↓↓↓
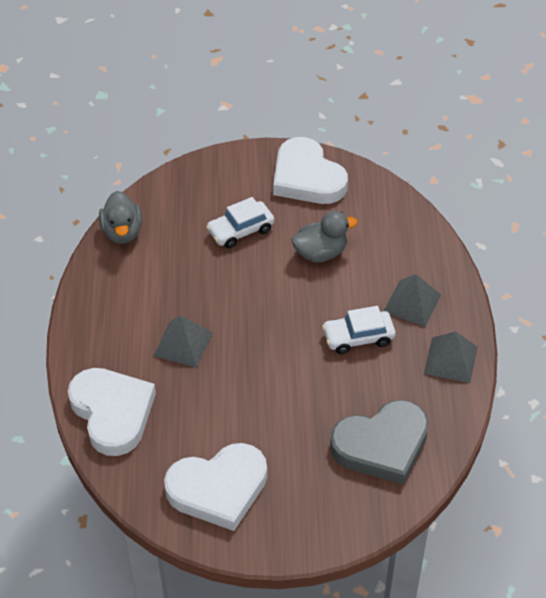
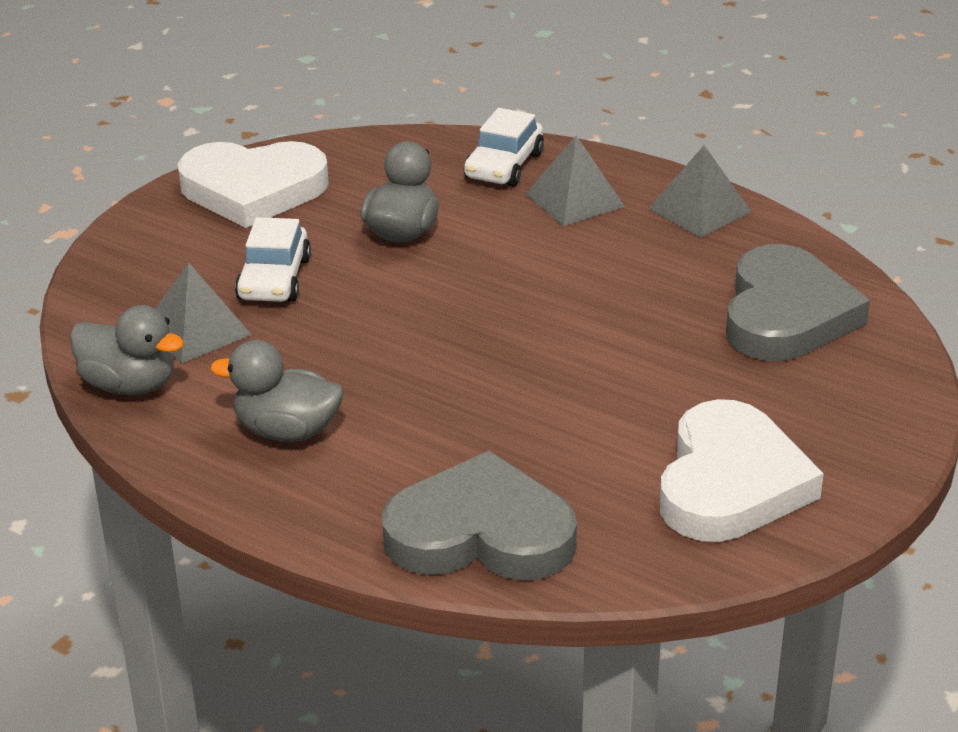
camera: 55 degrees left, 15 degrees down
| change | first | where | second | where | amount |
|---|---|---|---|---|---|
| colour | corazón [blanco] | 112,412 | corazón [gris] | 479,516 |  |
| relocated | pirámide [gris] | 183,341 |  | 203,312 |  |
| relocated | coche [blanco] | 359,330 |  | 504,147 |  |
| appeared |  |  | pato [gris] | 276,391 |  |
↑↑↑
◆ **Exercise prompt**
Repeat all entries exactly. Skip the pictures.

◆ **Solution to the problem**
camera: 55 degrees left, 15 degrees down
| change | first | where | second | where | amount |
|---|---|---|---|---|---|
| colour | corazón [blanco] | 112,412 | corazón [gris] | 479,516 |  |
| relocated | pirámide [gris] | 183,341 |  | 203,312 |  |
| relocated | coche [blanco] | 359,330 |  | 504,147 |  |
| appeared |  |  | pato [gris] | 276,391 |  |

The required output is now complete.